=== Problem to work on ===
Copy out every line of the records below word for word, leaving out the pictures.

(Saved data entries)
---

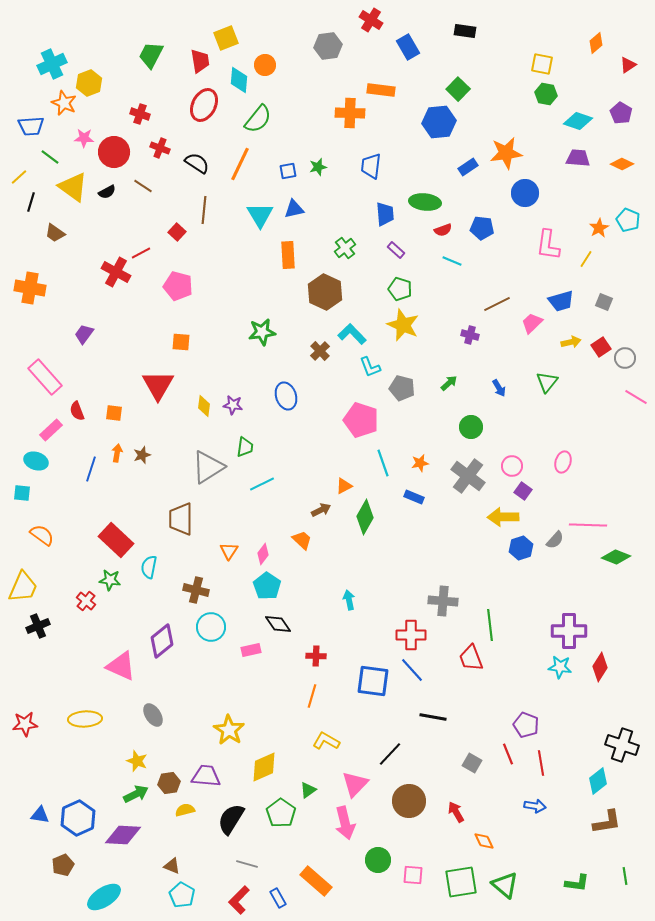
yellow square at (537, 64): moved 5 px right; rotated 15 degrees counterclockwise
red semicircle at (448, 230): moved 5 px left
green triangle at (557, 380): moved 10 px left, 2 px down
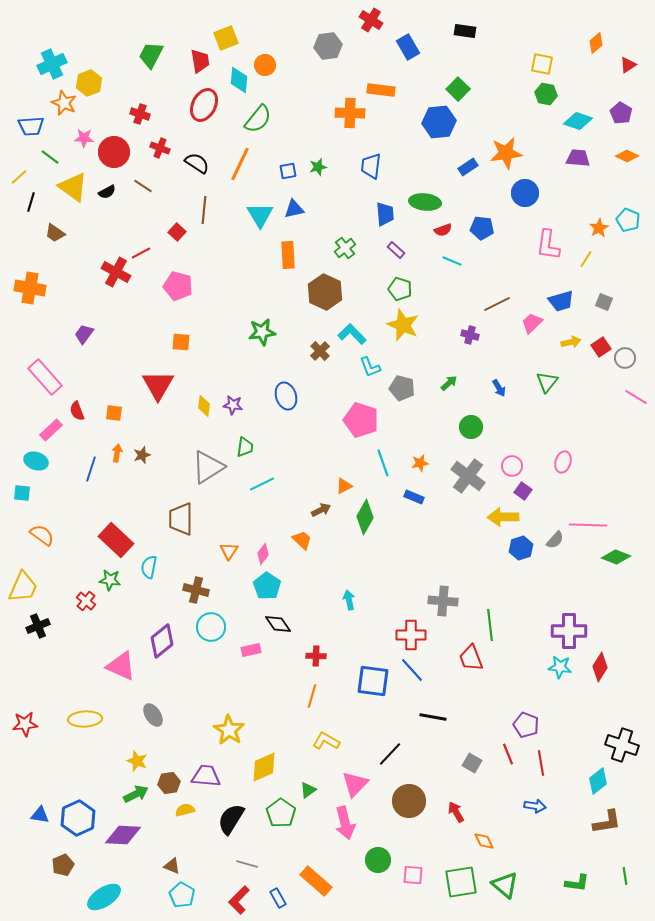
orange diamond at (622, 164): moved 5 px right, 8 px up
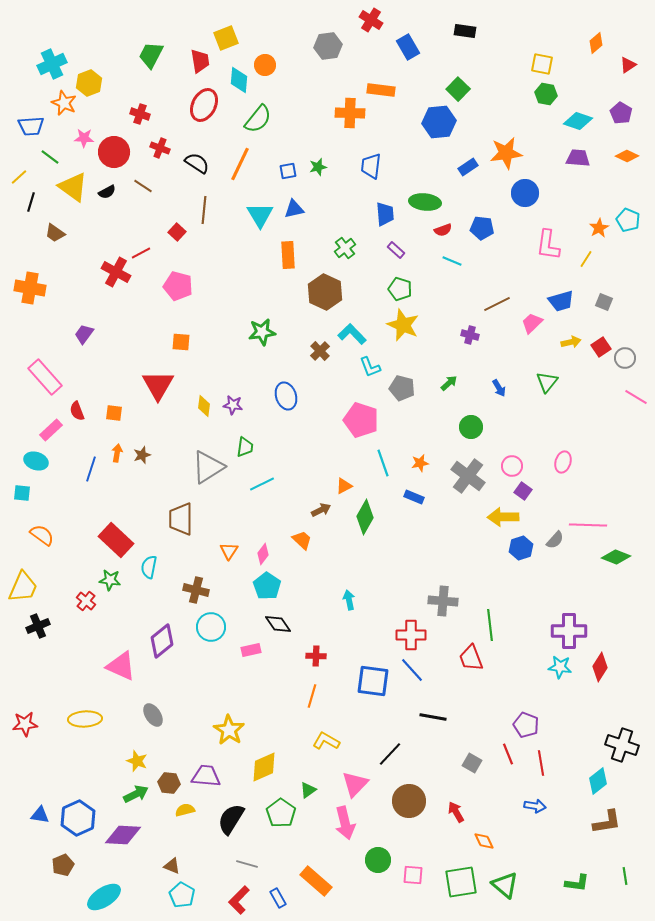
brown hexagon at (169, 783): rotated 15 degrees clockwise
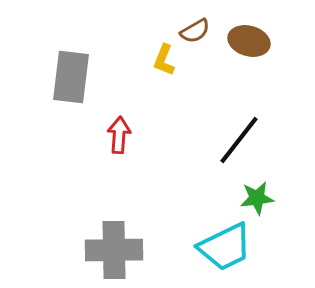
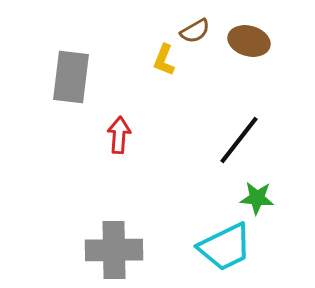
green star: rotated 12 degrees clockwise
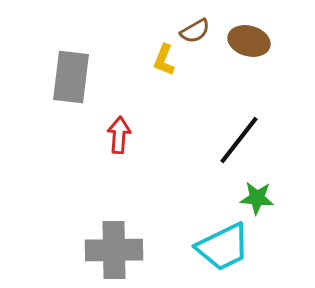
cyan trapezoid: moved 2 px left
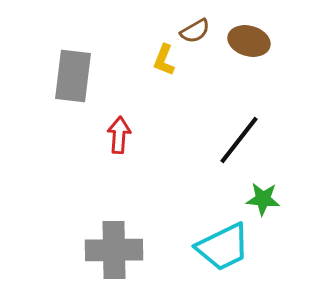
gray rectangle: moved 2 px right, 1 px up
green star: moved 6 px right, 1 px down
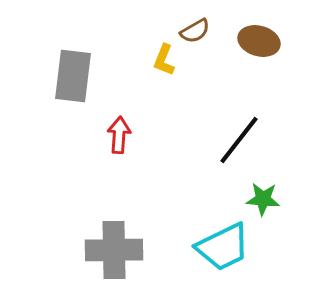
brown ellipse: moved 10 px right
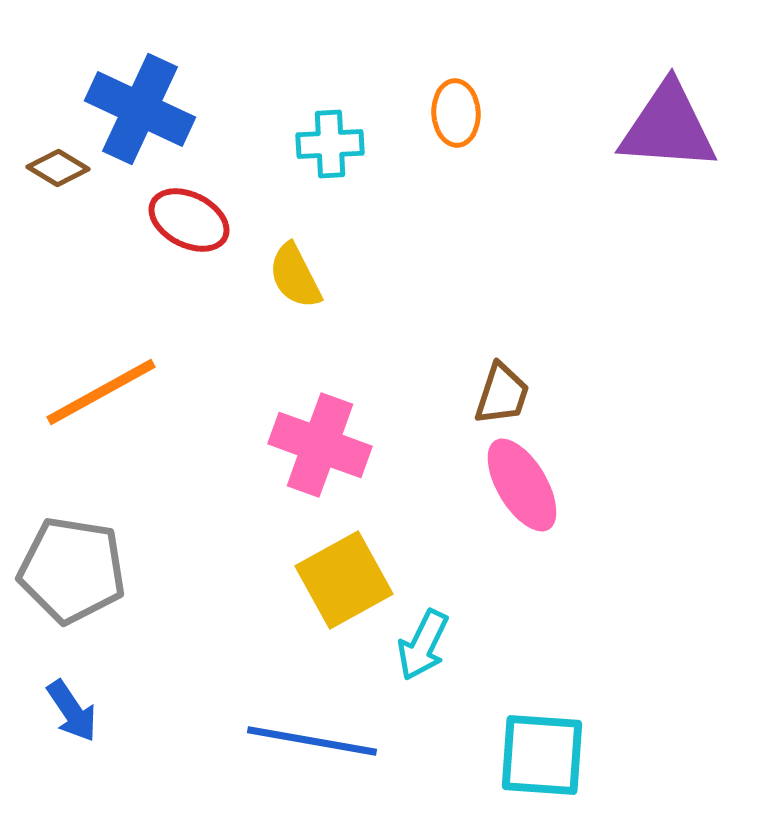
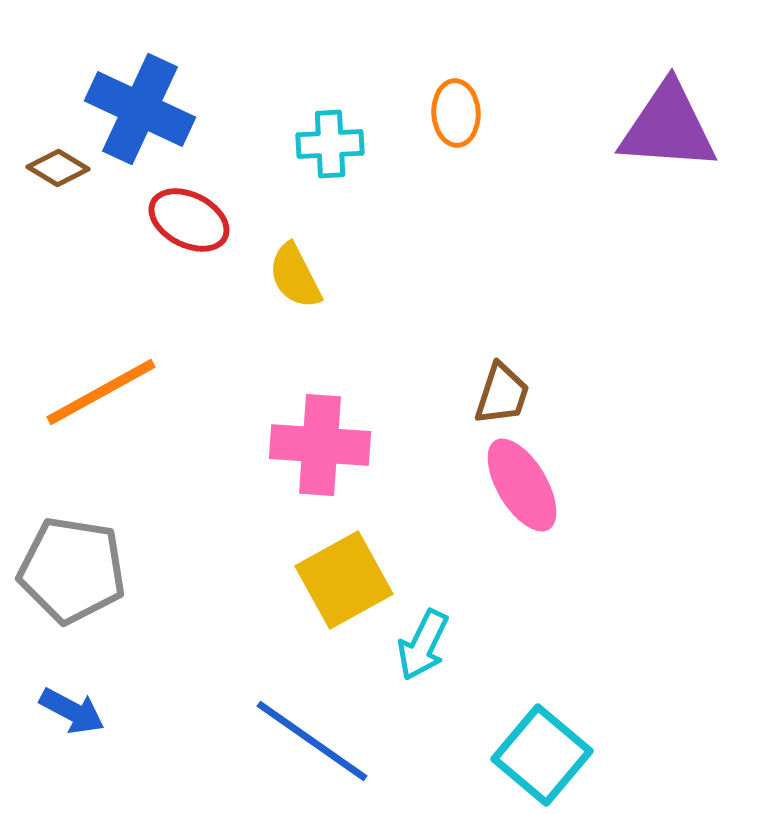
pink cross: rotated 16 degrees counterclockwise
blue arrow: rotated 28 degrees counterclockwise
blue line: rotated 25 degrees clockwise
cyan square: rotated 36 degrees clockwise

---

=== Task output ===
yellow square at (537, 64): moved 5 px right; rotated 15 degrees counterclockwise
red semicircle at (448, 230): moved 5 px left
green triangle at (557, 380): moved 10 px left, 2 px down
orange diamond at (622, 164): moved 5 px right, 8 px up
brown hexagon at (169, 783): rotated 15 degrees clockwise
green star: rotated 12 degrees clockwise
cyan trapezoid: moved 2 px left
gray rectangle: moved 2 px right, 1 px up
green star: moved 6 px right, 1 px down
brown ellipse: moved 10 px right
pink cross: rotated 16 degrees counterclockwise
blue arrow: rotated 28 degrees counterclockwise
blue line: rotated 25 degrees clockwise
cyan square: rotated 36 degrees clockwise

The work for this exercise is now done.